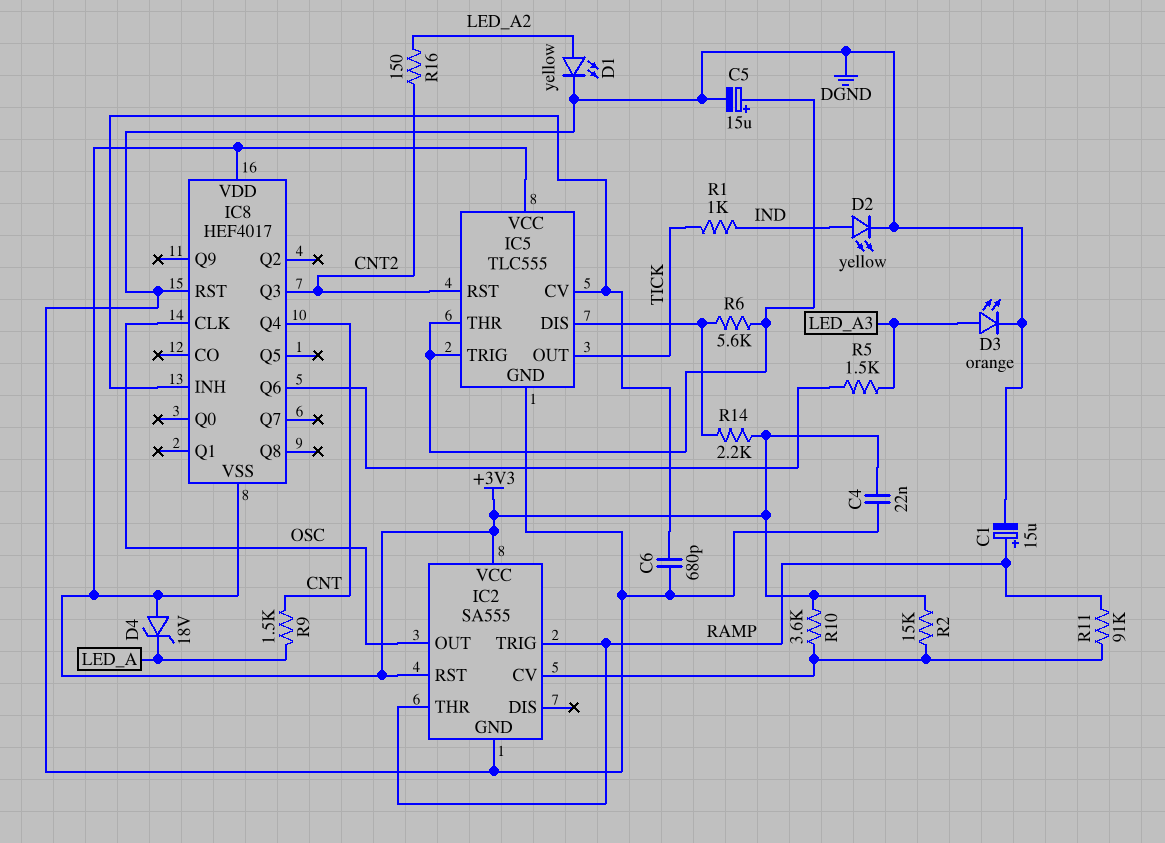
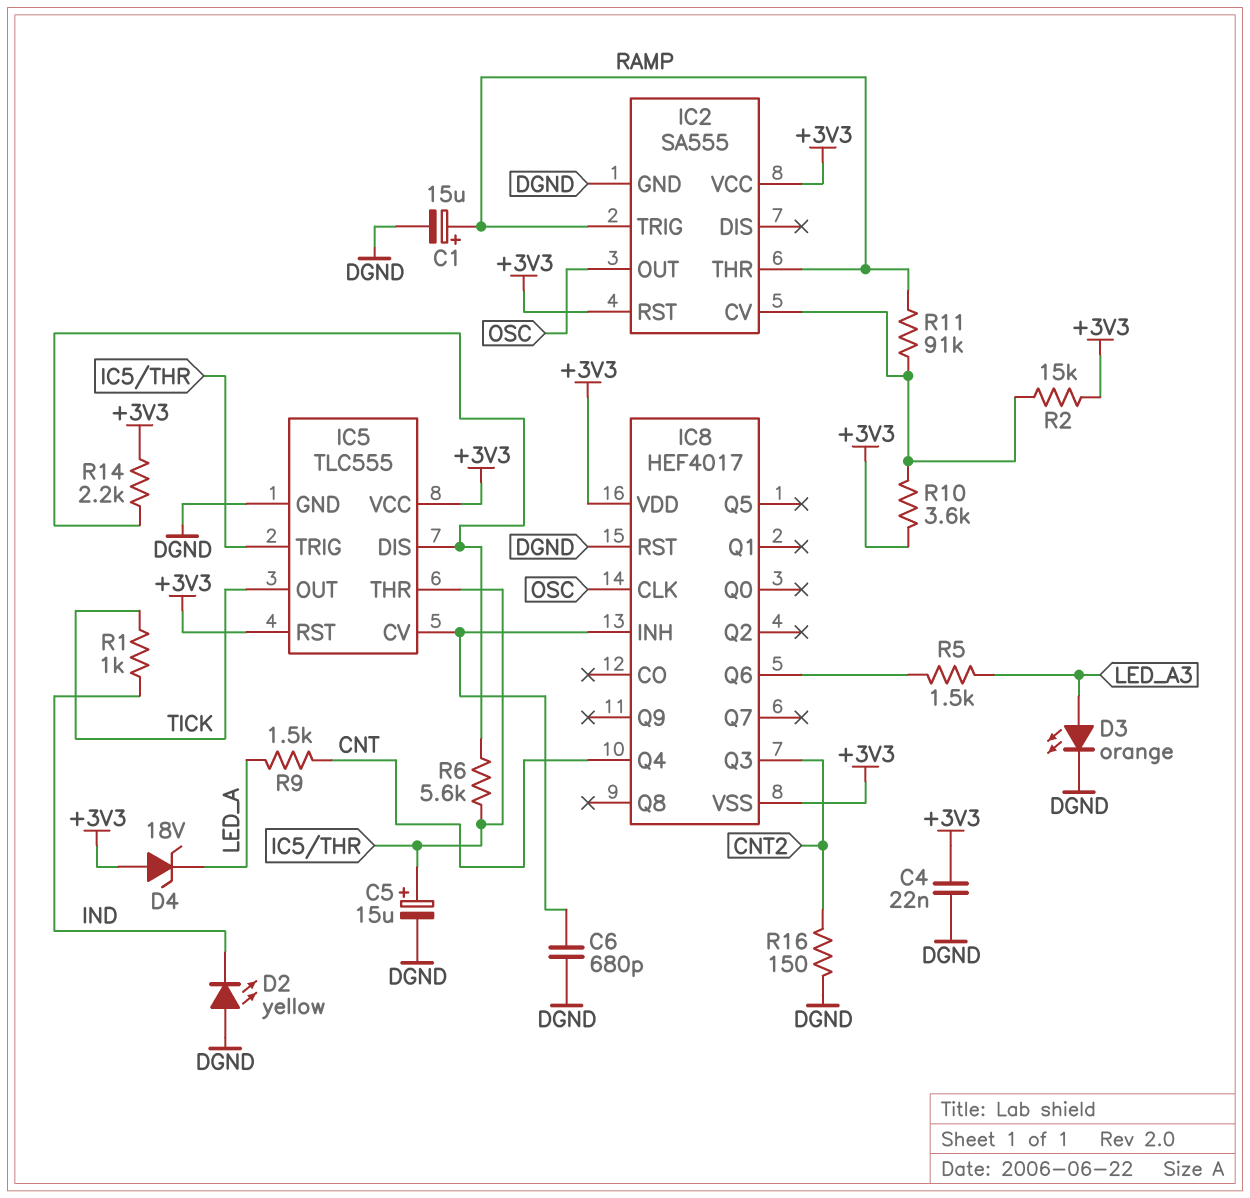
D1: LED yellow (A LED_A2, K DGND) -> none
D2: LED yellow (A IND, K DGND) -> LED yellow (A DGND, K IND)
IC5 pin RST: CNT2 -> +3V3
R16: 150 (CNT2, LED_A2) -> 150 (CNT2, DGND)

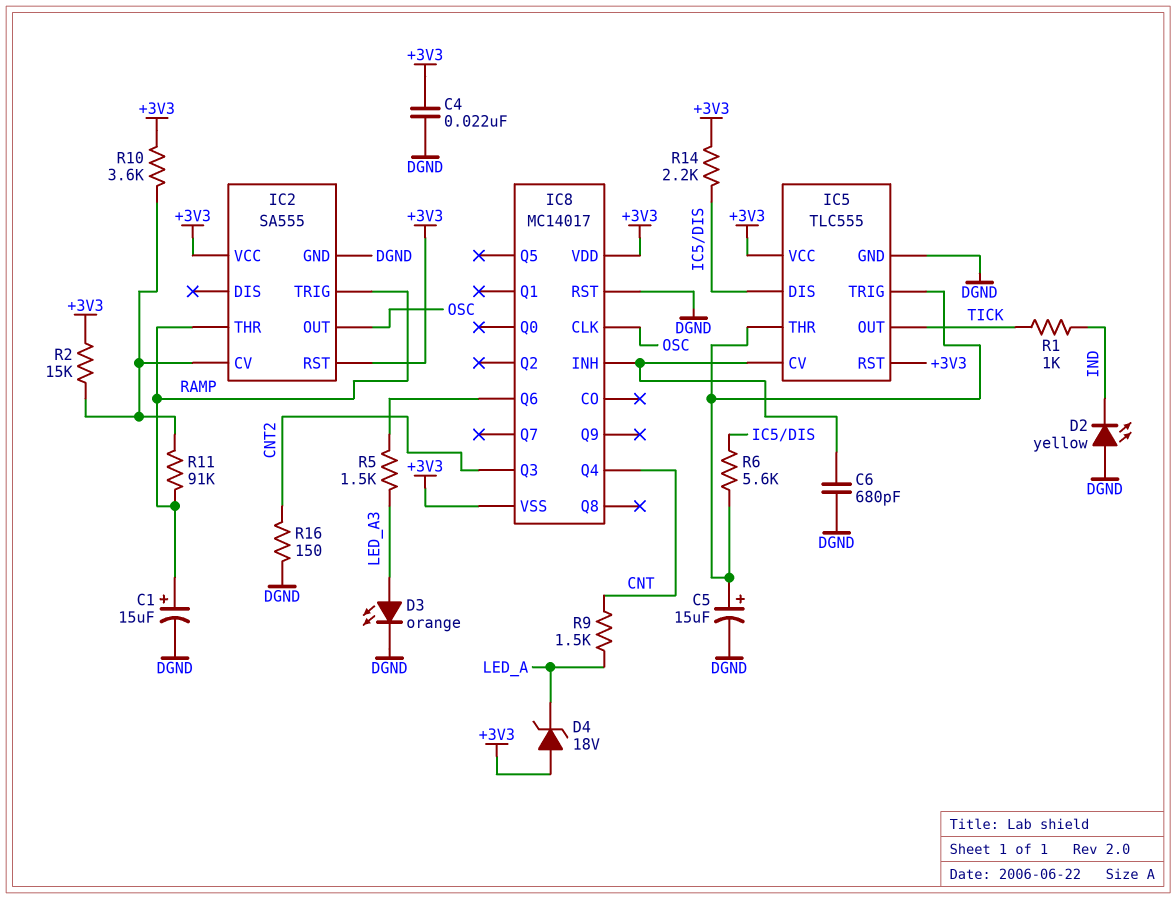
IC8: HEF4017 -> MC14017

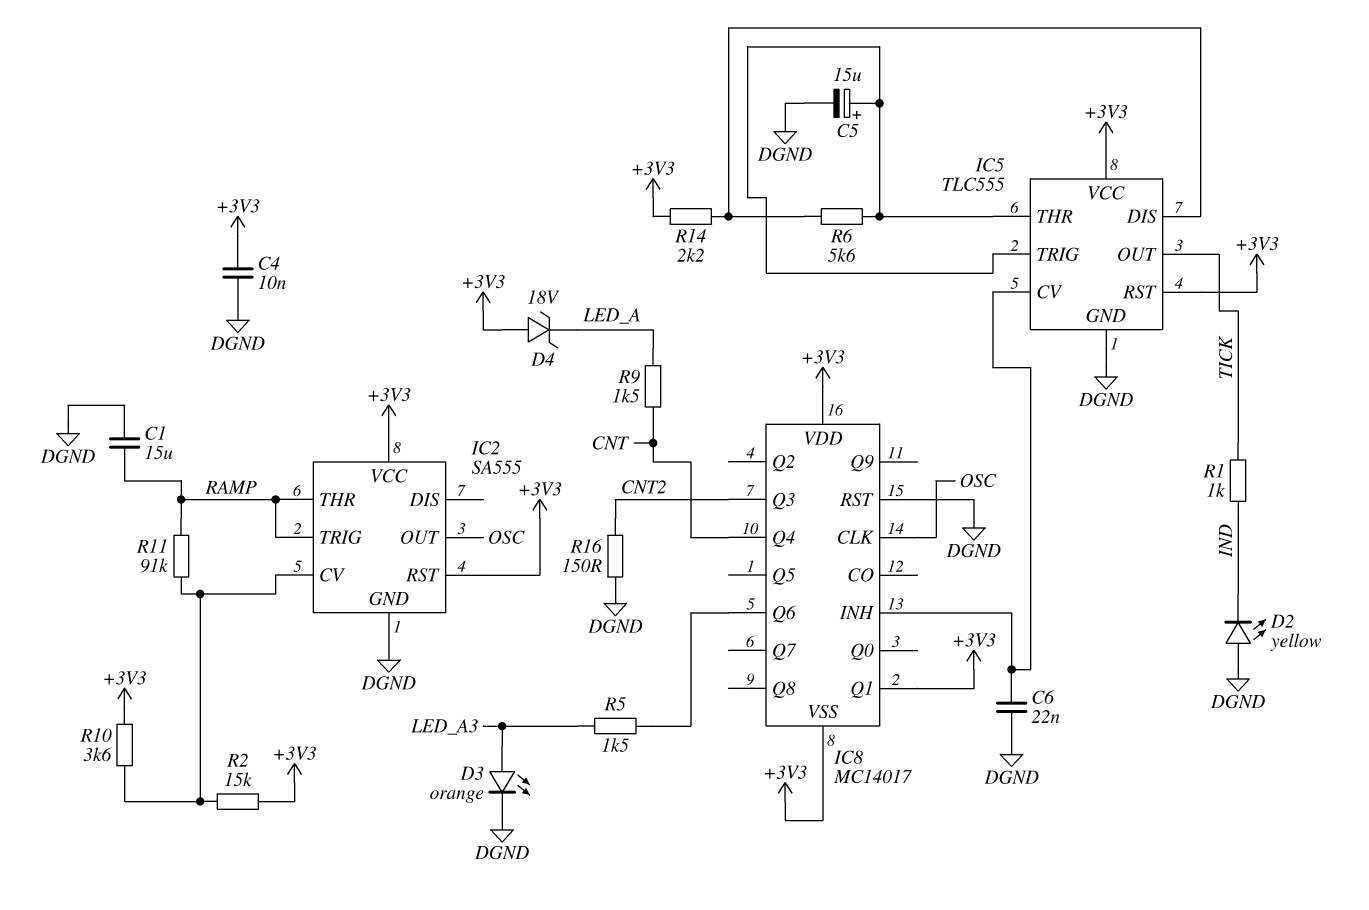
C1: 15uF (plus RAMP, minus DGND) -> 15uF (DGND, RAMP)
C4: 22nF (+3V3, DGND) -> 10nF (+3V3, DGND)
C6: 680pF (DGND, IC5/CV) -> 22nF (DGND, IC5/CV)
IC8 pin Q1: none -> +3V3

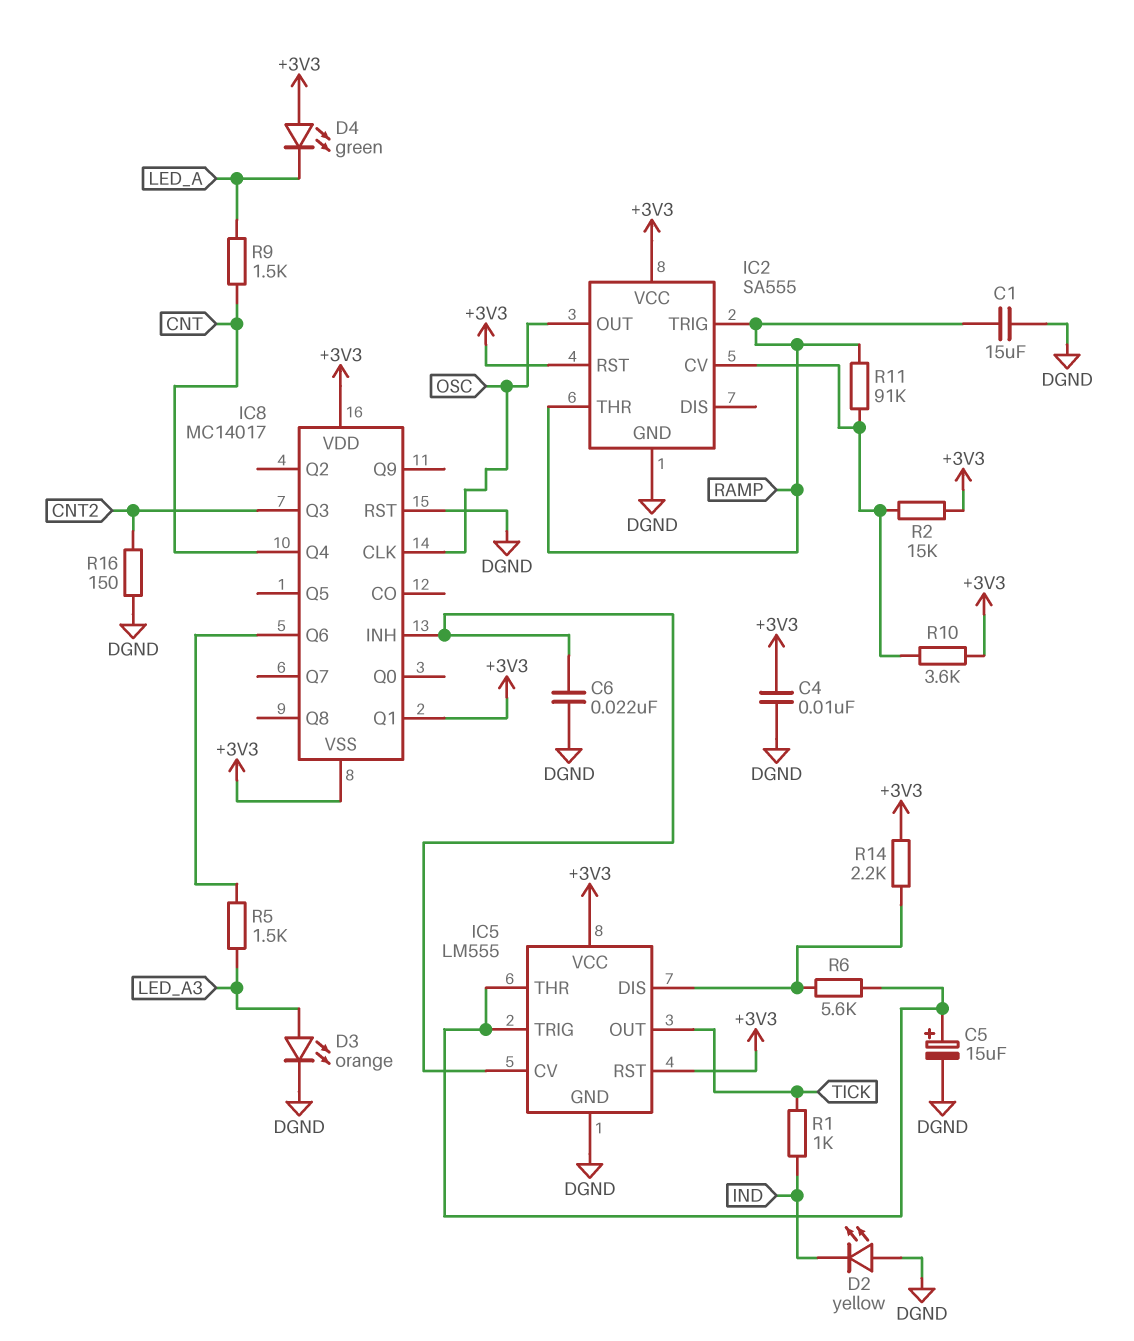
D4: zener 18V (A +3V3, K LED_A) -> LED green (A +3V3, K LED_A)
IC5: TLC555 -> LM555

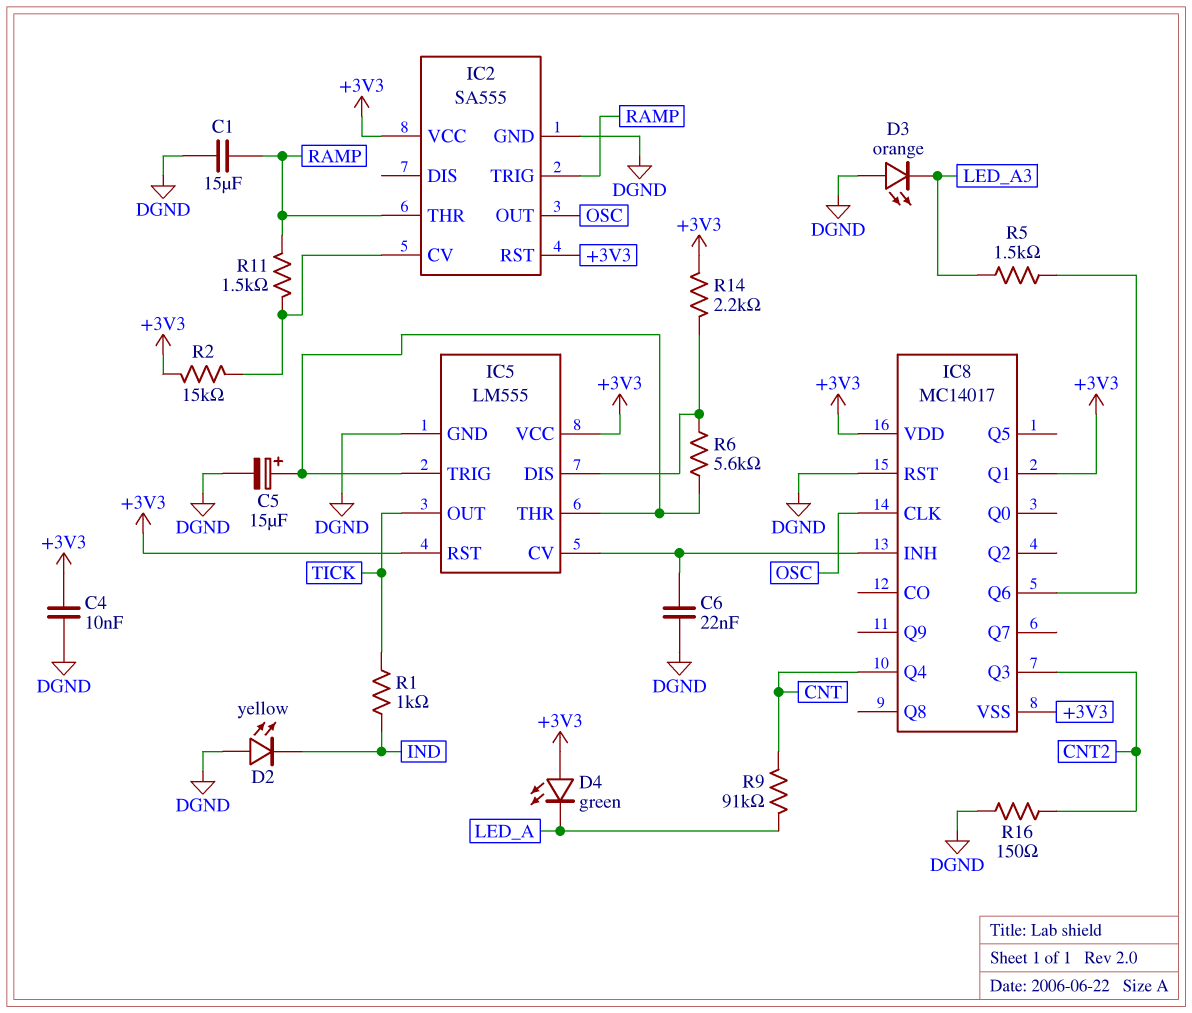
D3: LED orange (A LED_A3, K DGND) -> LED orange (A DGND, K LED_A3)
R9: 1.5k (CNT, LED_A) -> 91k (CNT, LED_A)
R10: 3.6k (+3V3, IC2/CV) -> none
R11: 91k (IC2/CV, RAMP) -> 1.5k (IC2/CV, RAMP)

* **Work required**
Retype each line above exactly and leave out any picture.

* **Completed exercise**
D1: LED yellow (A LED_A2, K DGND) -> none
D2: LED yellow (A IND, K DGND) -> LED yellow (A DGND, K IND)
IC5 pin RST: CNT2 -> +3V3
R16: 150 (CNT2, LED_A2) -> 150 (CNT2, DGND)

IC8: HEF4017 -> MC14017

C1: 15uF (plus RAMP, minus DGND) -> 15uF (DGND, RAMP)
C4: 22nF (+3V3, DGND) -> 10nF (+3V3, DGND)
C6: 680pF (DGND, IC5/CV) -> 22nF (DGND, IC5/CV)
IC8 pin Q1: none -> +3V3

D4: zener 18V (A +3V3, K LED_A) -> LED green (A +3V3, K LED_A)
IC5: TLC555 -> LM555

D3: LED orange (A LED_A3, K DGND) -> LED orange (A DGND, K LED_A3)
R9: 1.5k (CNT, LED_A) -> 91k (CNT, LED_A)
R10: 3.6k (+3V3, IC2/CV) -> none
R11: 91k (IC2/CV, RAMP) -> 1.5k (IC2/CV, RAMP)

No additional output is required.